Write each entry again exactly as shown, but without the images it holds.
DATASET below:
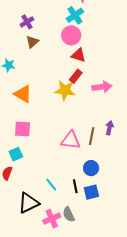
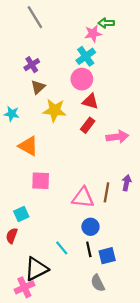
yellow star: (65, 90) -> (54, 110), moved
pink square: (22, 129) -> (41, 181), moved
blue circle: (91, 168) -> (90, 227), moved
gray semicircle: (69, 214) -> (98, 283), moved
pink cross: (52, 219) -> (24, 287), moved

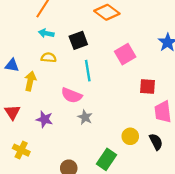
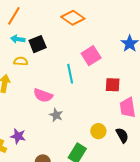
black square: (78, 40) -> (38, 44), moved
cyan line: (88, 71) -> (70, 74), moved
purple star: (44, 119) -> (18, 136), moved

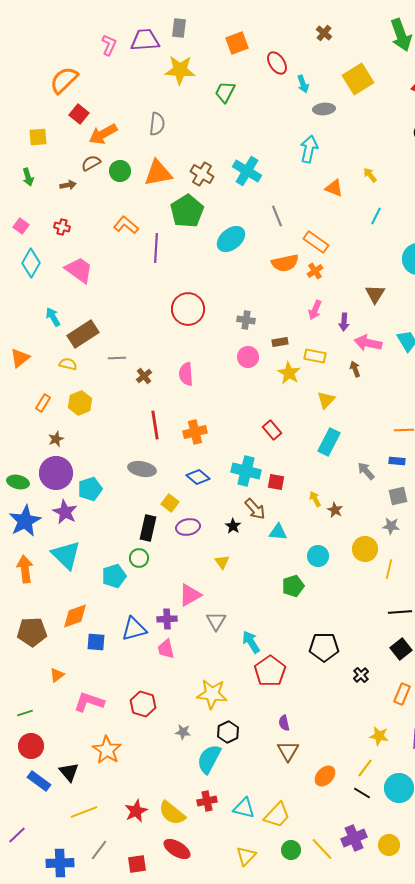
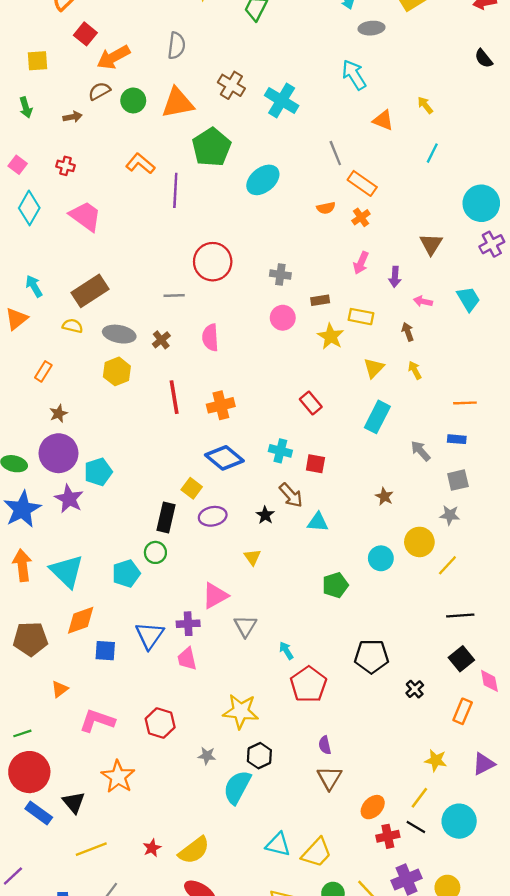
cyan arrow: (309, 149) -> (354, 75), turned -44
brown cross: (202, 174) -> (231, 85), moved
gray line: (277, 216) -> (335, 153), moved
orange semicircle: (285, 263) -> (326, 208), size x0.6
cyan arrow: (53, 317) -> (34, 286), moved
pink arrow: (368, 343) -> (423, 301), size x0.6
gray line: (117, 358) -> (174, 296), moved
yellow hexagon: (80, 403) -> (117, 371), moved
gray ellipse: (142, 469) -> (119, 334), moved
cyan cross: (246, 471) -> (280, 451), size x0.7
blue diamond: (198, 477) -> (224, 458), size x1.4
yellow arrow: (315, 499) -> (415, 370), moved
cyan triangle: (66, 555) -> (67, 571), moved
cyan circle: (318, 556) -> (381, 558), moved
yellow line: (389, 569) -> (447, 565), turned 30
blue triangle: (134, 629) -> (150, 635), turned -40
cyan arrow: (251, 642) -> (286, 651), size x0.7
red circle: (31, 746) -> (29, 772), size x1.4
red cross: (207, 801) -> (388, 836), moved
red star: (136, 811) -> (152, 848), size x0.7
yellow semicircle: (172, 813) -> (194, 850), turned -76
End of DATASET.
> [TASK OUTPUT]:
yellow star: (65, 90) -> (54, 110), moved
pink square: (22, 129) -> (41, 181), moved
blue circle: (91, 168) -> (90, 227), moved
gray semicircle: (69, 214) -> (98, 283), moved
pink cross: (52, 219) -> (24, 287), moved

black square: (78, 40) -> (38, 44), moved
cyan line: (88, 71) -> (70, 74), moved
purple star: (44, 119) -> (18, 136), moved

cyan arrow: (309, 149) -> (354, 75), turned -44
brown cross: (202, 174) -> (231, 85), moved
gray line: (277, 216) -> (335, 153), moved
orange semicircle: (285, 263) -> (326, 208), size x0.6
cyan arrow: (53, 317) -> (34, 286), moved
pink arrow: (368, 343) -> (423, 301), size x0.6
gray line: (117, 358) -> (174, 296), moved
yellow hexagon: (80, 403) -> (117, 371), moved
gray ellipse: (142, 469) -> (119, 334), moved
cyan cross: (246, 471) -> (280, 451), size x0.7
blue diamond: (198, 477) -> (224, 458), size x1.4
yellow arrow: (315, 499) -> (415, 370), moved
cyan triangle: (66, 555) -> (67, 571), moved
cyan circle: (318, 556) -> (381, 558), moved
yellow line: (389, 569) -> (447, 565), turned 30
blue triangle: (134, 629) -> (150, 635), turned -40
cyan arrow: (251, 642) -> (286, 651), size x0.7
red circle: (31, 746) -> (29, 772), size x1.4
red cross: (207, 801) -> (388, 836), moved
red star: (136, 811) -> (152, 848), size x0.7
yellow semicircle: (172, 813) -> (194, 850), turned -76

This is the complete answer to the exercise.